- _Detected change data_:
• • • •

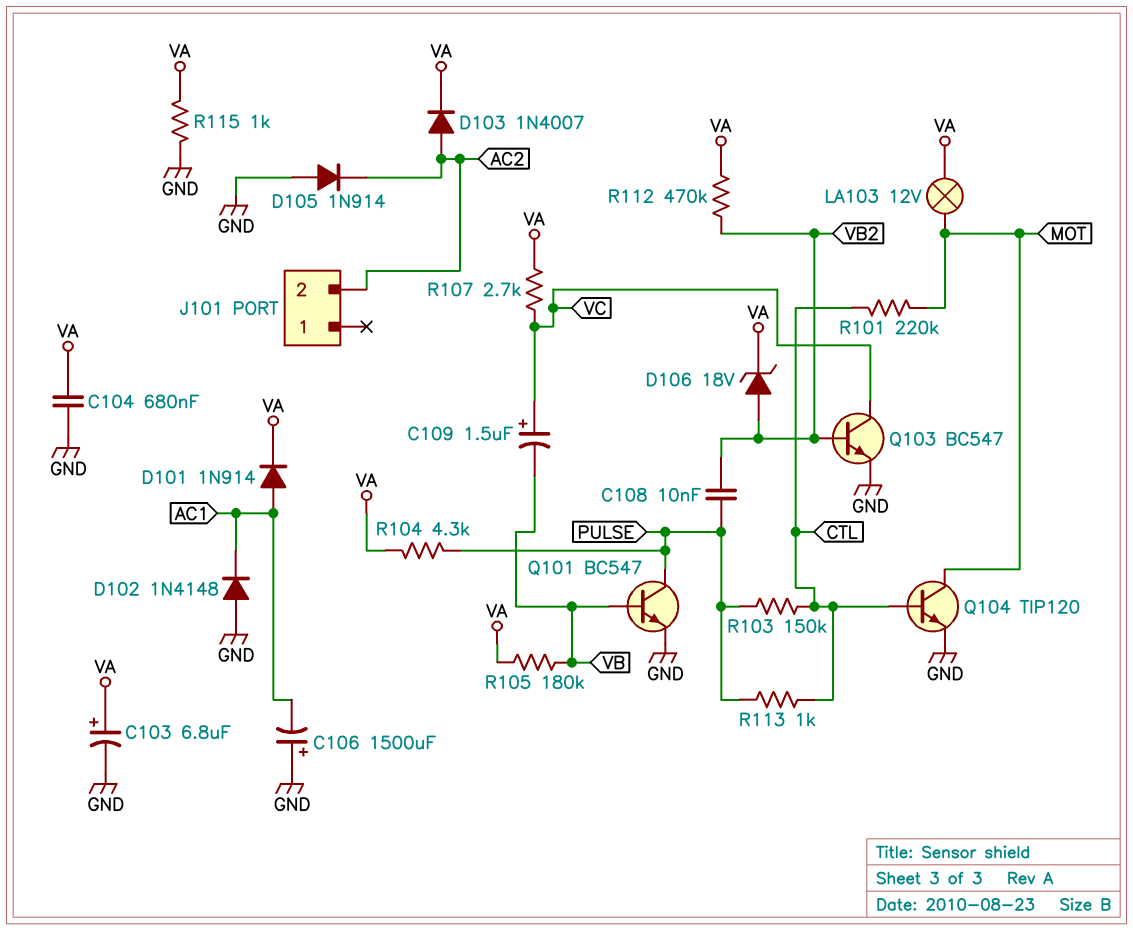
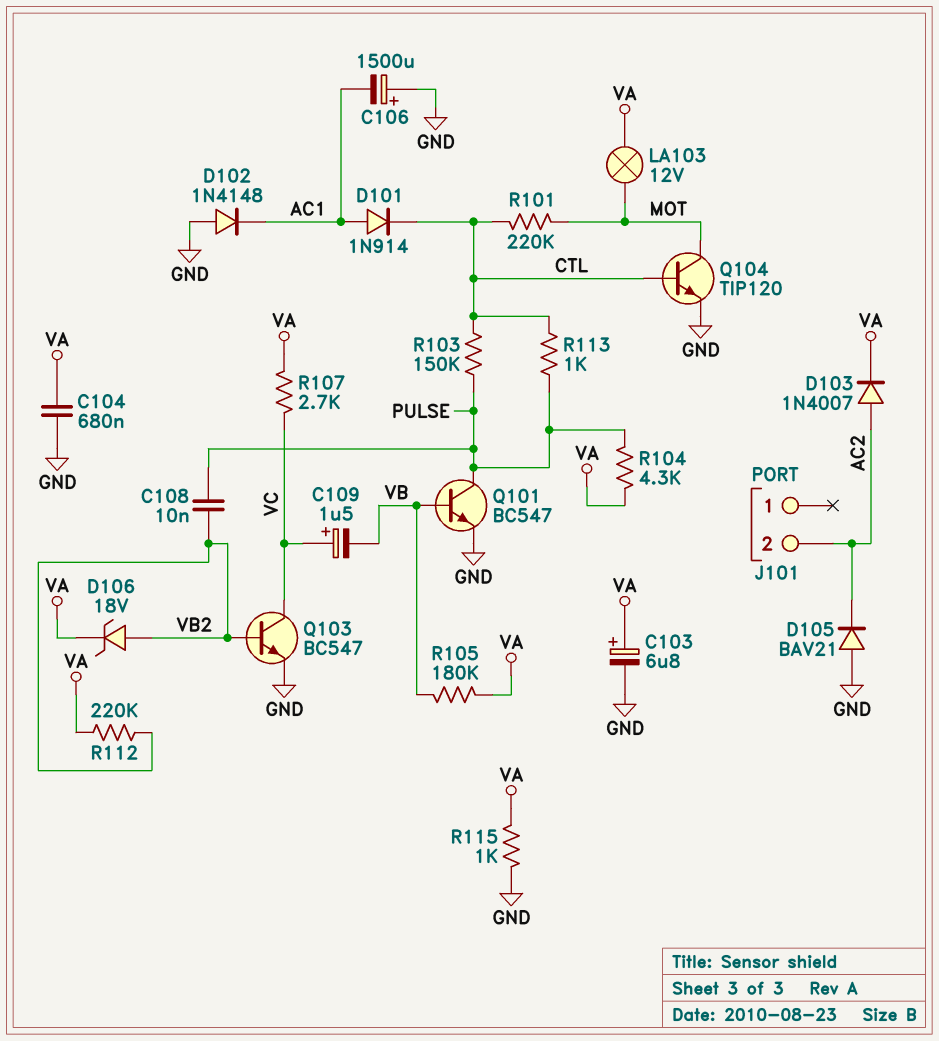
D101: diode 1N914 (A AC1, K VA) -> diode 1N914 (A AC1, K CTL)
D105: diode 1N914 (A GND, K AC2) -> diode BAV21 (A GND, K AC2)
R112: 470k (VA, VB2) -> 220k (VA, VB2)

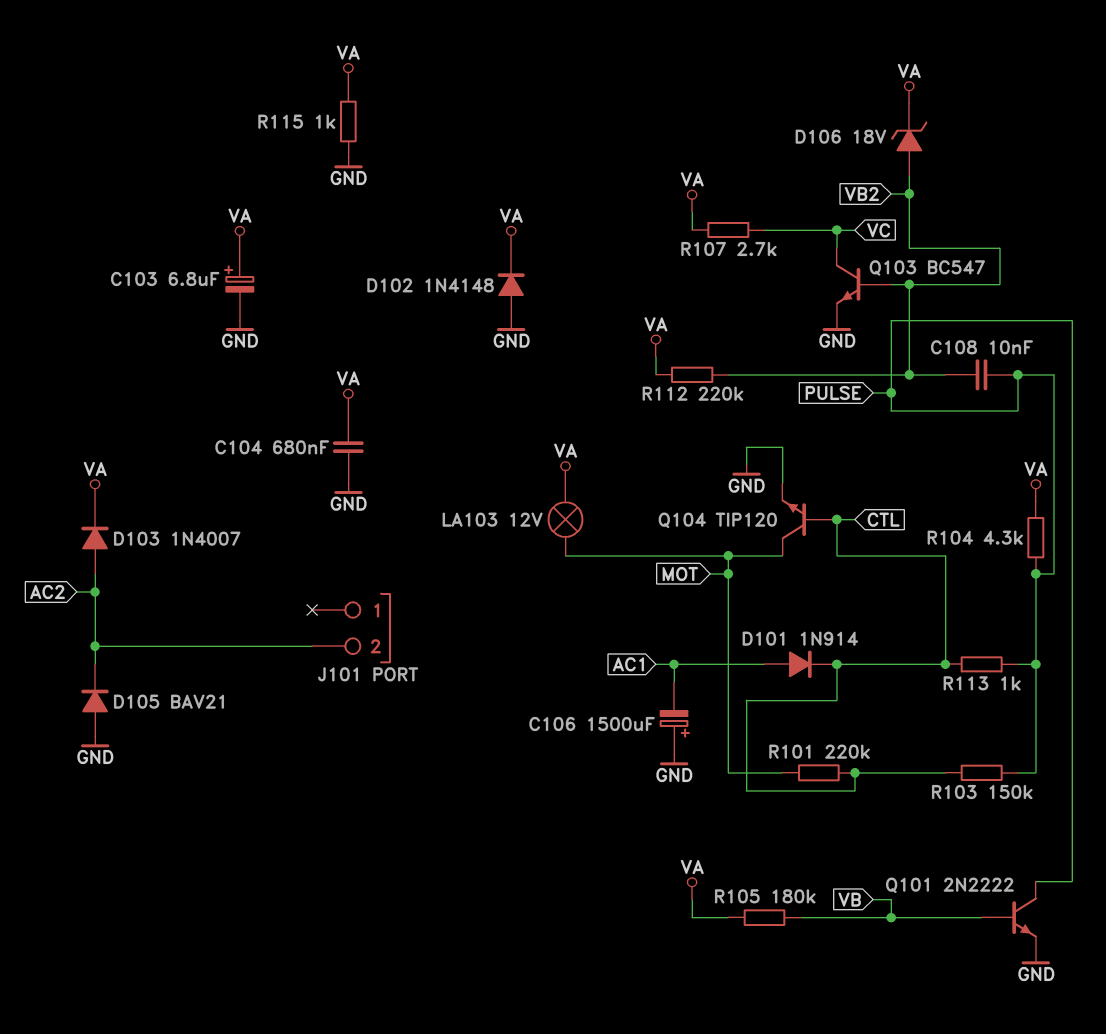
C109: 1.5uF (plus VC, minus VB) -> none
D102: diode 1N4148 (A GND, K AC1) -> diode 1N4148 (A GND, K VA)
Q101: NPN BC547 (B VB, C PULSE, E GND) -> NPN 2N2222 (B VB, C PULSE, E GND)

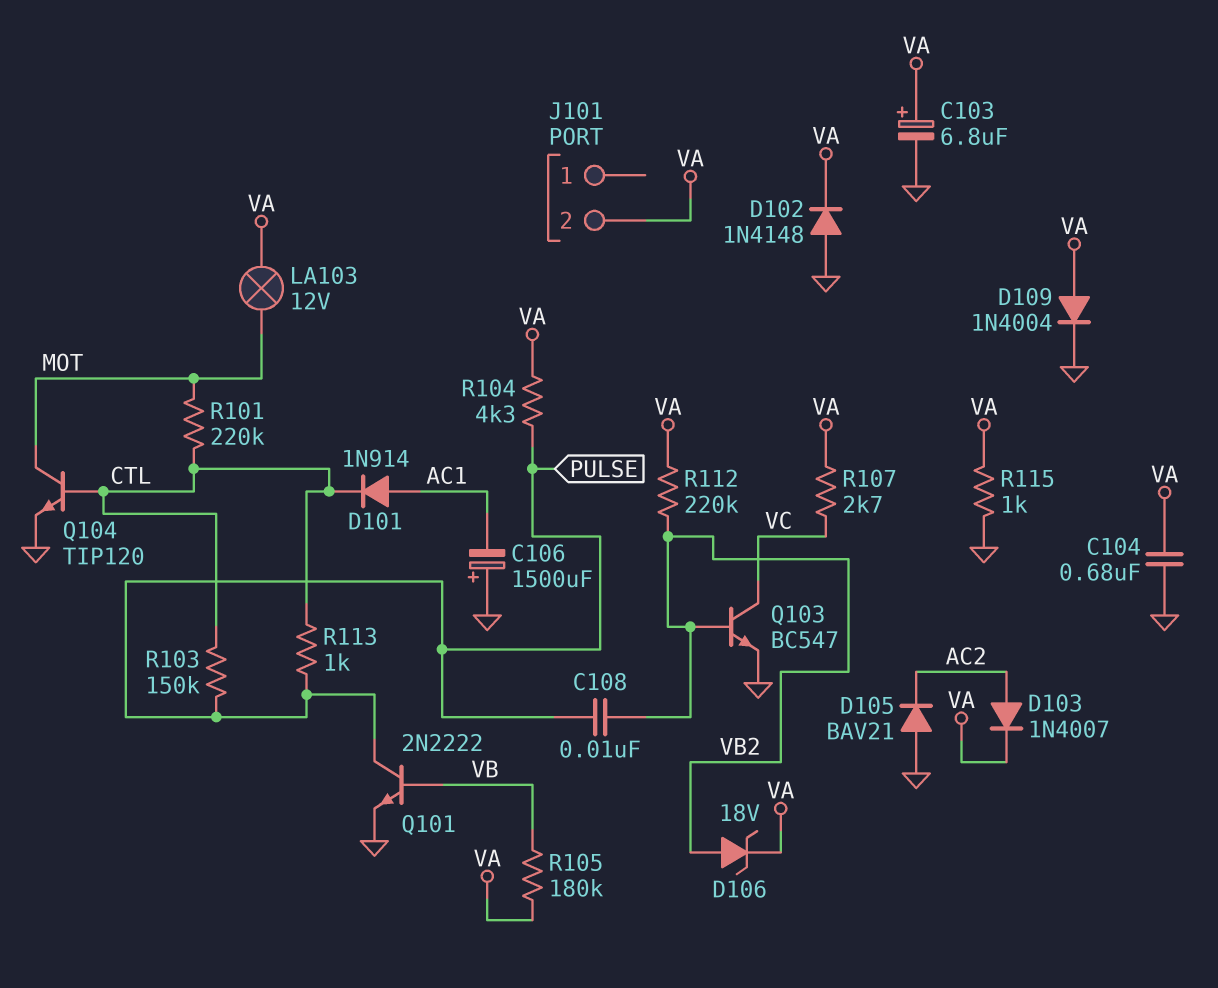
D109: none -> diode 1N4004 (A VA, K GND)
J101 pin 2: AC2 -> VA

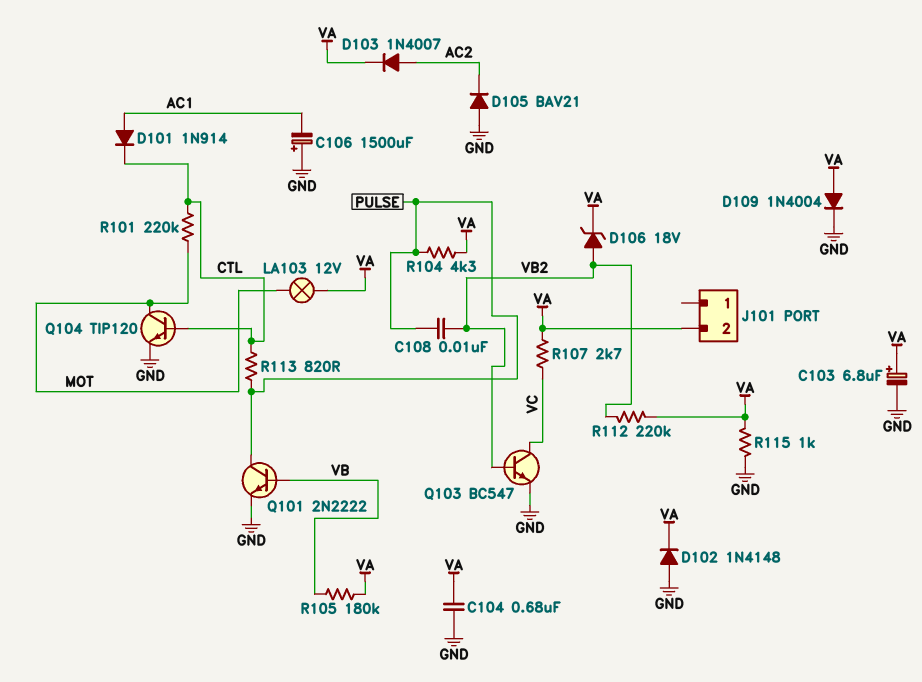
R103: 150k (CTL, PULSE) -> none
R113: 1k (CTL, PULSE) -> 820 (CTL, PULSE)

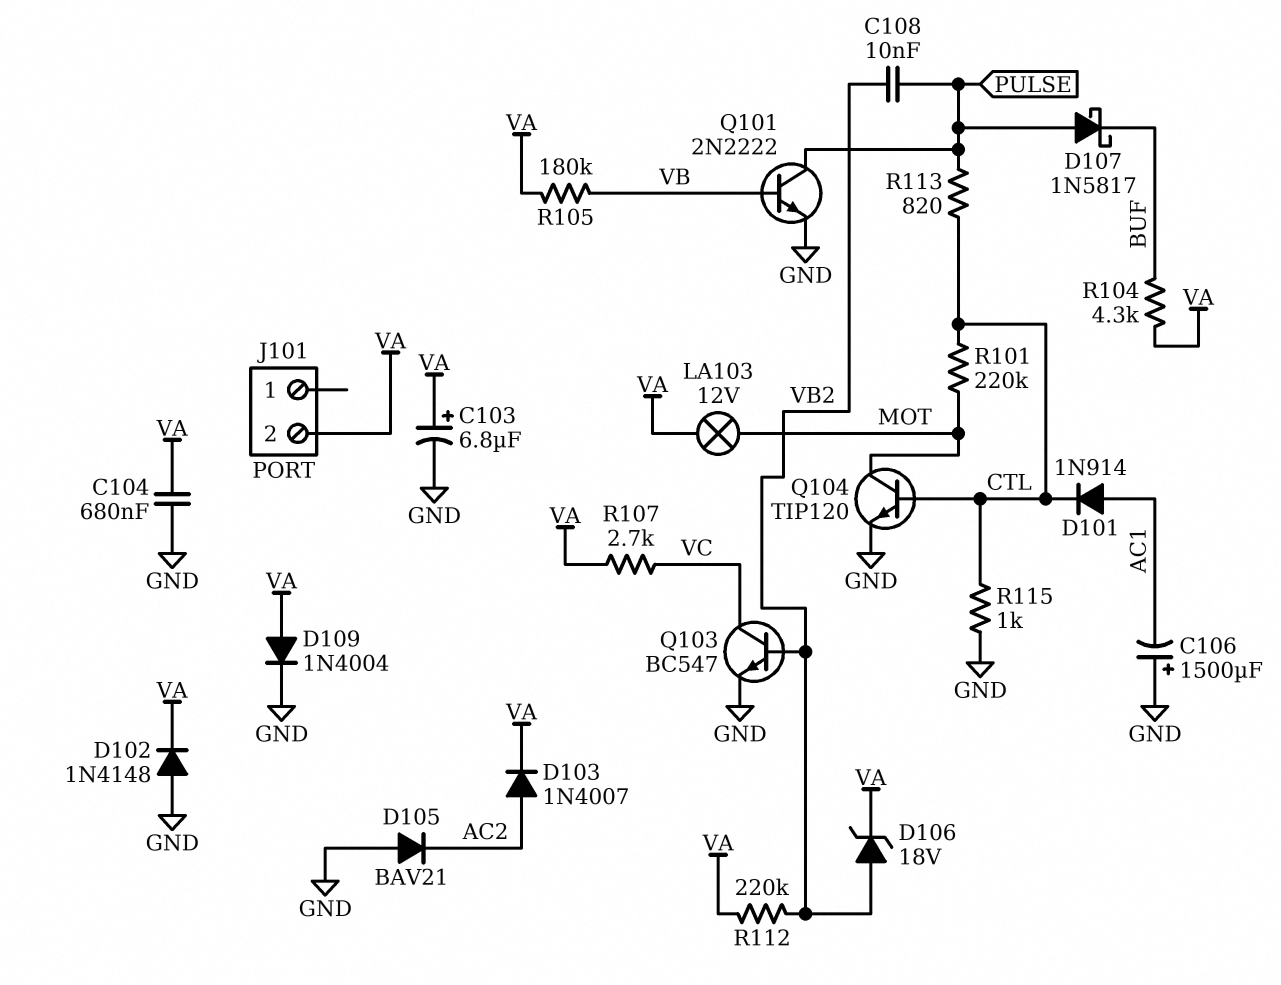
D107: none -> schottky 1N5817 (A PULSE, K BUF)
R104: 4.3k (PULSE, VA) -> 4.3k (BUF, VA)
R115: 1k (GND, VA) -> 1k (CTL, GND)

• • • •

- _What is expected_: Copy each line above containing the string "PULSE".

- _Answer to this task_:
Q101: NPN BC547 (B VB, C PULSE, E GND) -> NPN 2N2222 (B VB, C PULSE, E GND)
R103: 150k (CTL, PULSE) -> none
R113: 1k (CTL, PULSE) -> 820 (CTL, PULSE)
D107: none -> schottky 1N5817 (A PULSE, K BUF)
R104: 4.3k (PULSE, VA) -> 4.3k (BUF, VA)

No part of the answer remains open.